Change detection outputs
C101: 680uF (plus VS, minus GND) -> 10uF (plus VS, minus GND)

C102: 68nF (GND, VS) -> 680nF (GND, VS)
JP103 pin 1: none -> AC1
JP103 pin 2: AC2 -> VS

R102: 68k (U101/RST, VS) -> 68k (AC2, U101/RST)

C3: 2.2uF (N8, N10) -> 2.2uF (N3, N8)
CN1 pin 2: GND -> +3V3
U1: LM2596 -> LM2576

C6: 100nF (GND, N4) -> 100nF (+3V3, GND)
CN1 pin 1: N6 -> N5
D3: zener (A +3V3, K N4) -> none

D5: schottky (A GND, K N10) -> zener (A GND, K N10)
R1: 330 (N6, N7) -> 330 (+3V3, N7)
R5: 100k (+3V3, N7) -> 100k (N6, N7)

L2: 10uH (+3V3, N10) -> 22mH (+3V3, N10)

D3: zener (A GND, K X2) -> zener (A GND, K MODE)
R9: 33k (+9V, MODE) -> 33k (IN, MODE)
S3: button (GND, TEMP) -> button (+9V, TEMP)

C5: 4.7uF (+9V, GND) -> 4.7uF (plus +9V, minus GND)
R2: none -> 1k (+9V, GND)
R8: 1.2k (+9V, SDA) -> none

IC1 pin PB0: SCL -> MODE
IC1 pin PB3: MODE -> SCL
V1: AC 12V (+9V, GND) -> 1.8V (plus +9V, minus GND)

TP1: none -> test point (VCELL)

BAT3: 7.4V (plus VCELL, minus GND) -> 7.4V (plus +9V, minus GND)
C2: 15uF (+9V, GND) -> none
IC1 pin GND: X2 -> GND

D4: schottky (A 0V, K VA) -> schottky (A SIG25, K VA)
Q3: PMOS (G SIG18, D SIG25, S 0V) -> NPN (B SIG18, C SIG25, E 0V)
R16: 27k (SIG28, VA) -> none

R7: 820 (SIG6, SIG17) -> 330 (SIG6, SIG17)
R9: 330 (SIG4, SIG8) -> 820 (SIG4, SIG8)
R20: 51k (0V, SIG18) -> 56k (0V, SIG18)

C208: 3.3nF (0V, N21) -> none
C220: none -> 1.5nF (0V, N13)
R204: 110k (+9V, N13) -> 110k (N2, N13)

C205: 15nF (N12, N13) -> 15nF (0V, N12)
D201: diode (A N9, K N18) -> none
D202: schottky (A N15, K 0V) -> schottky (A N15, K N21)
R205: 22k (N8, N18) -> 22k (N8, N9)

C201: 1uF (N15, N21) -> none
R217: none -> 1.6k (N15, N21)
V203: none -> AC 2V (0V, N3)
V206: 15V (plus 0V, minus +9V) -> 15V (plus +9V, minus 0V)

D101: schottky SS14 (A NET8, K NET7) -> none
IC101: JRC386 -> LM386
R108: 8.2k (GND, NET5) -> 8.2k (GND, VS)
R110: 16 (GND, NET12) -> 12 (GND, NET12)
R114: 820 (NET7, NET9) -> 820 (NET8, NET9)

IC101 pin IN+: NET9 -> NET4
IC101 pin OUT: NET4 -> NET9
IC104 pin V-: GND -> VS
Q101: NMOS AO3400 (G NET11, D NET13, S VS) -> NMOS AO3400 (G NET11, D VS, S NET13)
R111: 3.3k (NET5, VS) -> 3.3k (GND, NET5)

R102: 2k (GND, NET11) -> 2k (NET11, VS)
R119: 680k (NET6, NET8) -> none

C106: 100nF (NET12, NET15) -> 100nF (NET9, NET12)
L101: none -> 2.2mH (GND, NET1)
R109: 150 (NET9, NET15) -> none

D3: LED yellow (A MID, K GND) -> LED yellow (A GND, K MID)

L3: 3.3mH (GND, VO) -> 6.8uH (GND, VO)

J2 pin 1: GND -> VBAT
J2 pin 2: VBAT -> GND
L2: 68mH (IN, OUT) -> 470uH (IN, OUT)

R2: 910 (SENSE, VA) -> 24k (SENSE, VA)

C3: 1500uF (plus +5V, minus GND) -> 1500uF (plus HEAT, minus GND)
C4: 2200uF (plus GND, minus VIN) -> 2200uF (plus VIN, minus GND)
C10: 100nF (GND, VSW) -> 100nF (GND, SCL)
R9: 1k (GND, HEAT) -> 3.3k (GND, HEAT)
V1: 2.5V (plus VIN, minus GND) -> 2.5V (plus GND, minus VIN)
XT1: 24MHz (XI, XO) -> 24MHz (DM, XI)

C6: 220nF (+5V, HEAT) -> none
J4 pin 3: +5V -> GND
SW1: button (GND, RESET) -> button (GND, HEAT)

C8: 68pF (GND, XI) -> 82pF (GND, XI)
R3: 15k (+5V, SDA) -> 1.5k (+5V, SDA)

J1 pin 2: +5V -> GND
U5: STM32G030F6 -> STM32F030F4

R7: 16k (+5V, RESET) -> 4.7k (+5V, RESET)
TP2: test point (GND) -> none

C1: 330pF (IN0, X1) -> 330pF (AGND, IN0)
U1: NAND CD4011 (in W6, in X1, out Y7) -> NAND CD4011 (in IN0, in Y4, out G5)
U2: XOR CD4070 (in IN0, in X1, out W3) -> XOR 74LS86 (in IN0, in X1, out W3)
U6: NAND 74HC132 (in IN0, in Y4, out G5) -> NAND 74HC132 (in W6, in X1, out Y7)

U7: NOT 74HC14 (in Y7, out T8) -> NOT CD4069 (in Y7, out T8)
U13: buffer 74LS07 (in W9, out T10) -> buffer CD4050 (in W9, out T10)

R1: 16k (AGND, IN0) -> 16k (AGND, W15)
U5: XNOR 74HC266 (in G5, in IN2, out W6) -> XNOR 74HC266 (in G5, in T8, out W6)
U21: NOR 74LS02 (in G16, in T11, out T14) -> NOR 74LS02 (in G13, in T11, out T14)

To do: Each of the lines from the one holding "R1: 16k (AGND, IN0) -> 16k (AGND, W15)" through the final line of the entries is to be set down exactly, and no others.

Answer area:
R1: 16k (AGND, IN0) -> 16k (AGND, W15)
U5: XNOR 74HC266 (in G5, in IN2, out W6) -> XNOR 74HC266 (in G5, in T8, out W6)
U21: NOR 74LS02 (in G16, in T11, out T14) -> NOR 74LS02 (in G13, in T11, out T14)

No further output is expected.